◆ About this exercise
From the records below, copy out each line that has the word "VBAT".
******************************
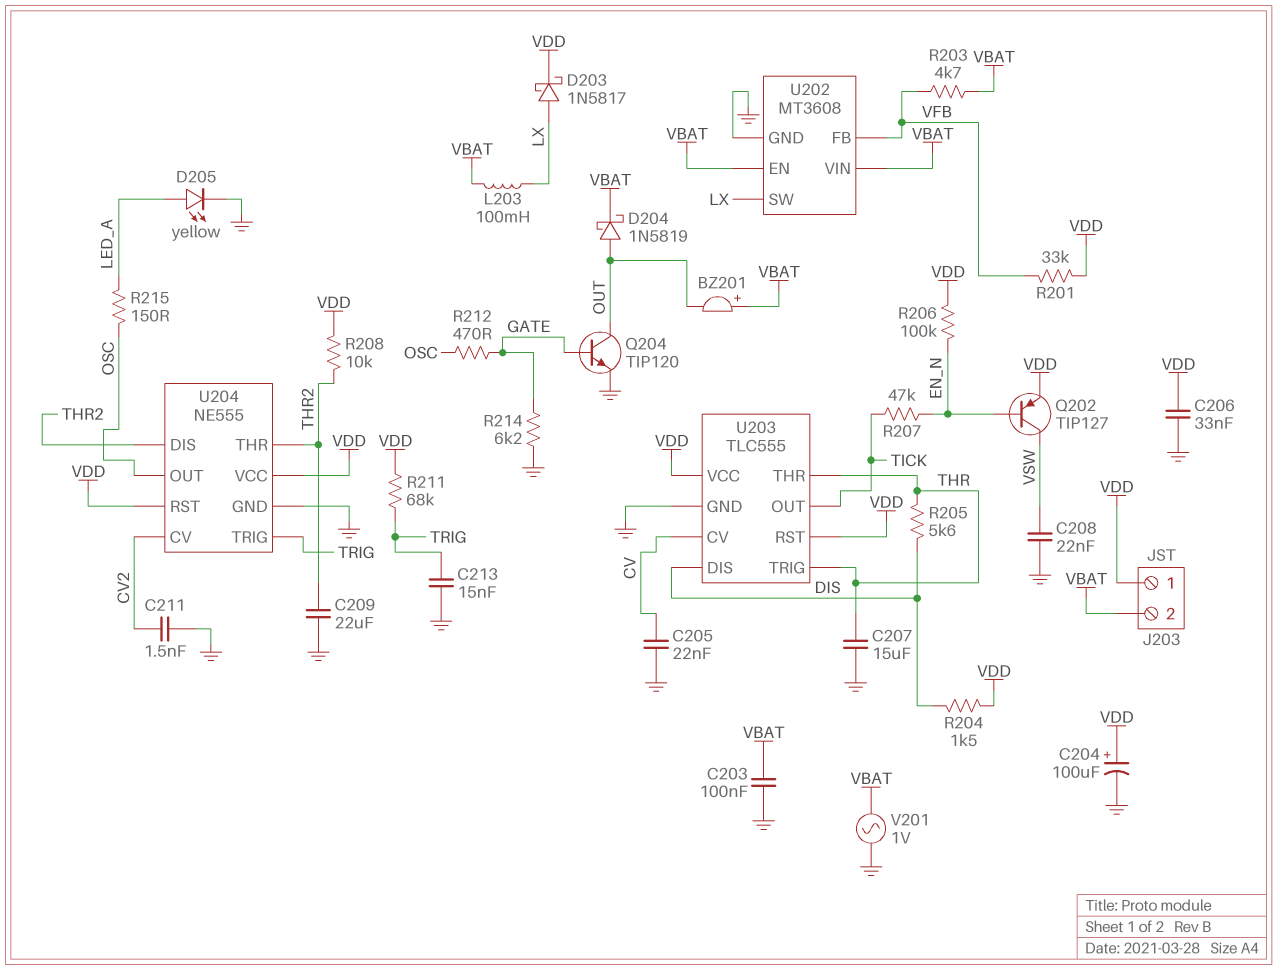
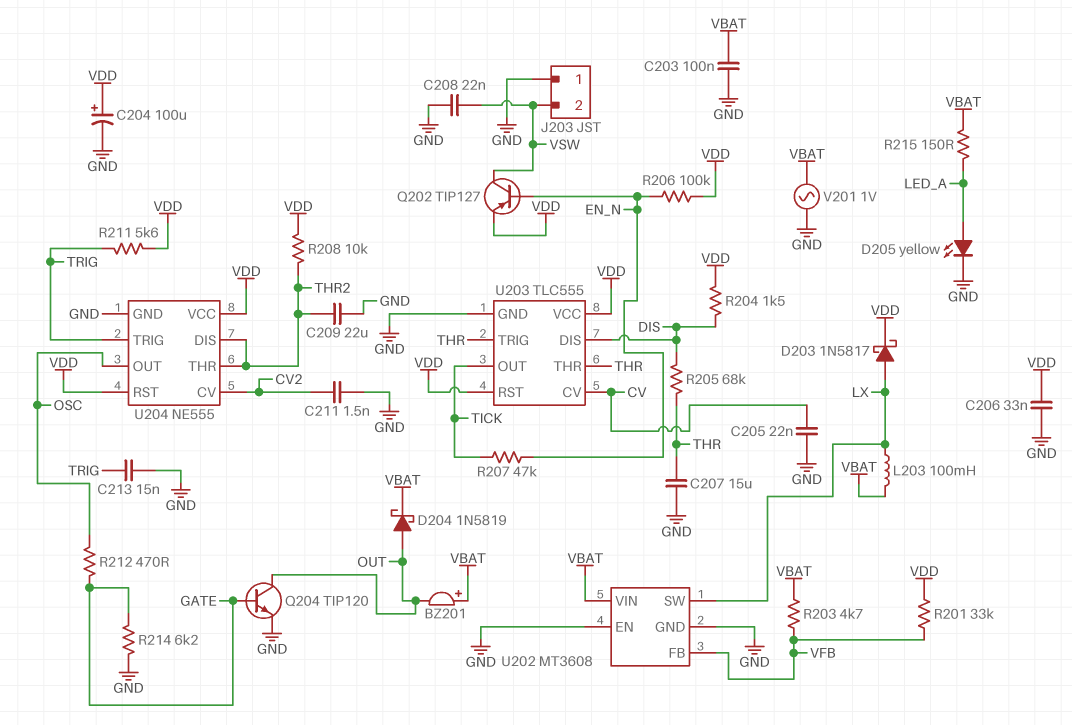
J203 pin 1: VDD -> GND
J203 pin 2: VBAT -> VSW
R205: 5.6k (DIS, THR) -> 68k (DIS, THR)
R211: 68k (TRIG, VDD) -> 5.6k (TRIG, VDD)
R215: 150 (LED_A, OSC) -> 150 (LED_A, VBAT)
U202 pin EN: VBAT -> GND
******************************
◆ Written reply
J203 pin 2: VBAT -> VSW
R215: 150 (LED_A, OSC) -> 150 (LED_A, VBAT)
U202 pin EN: VBAT -> GND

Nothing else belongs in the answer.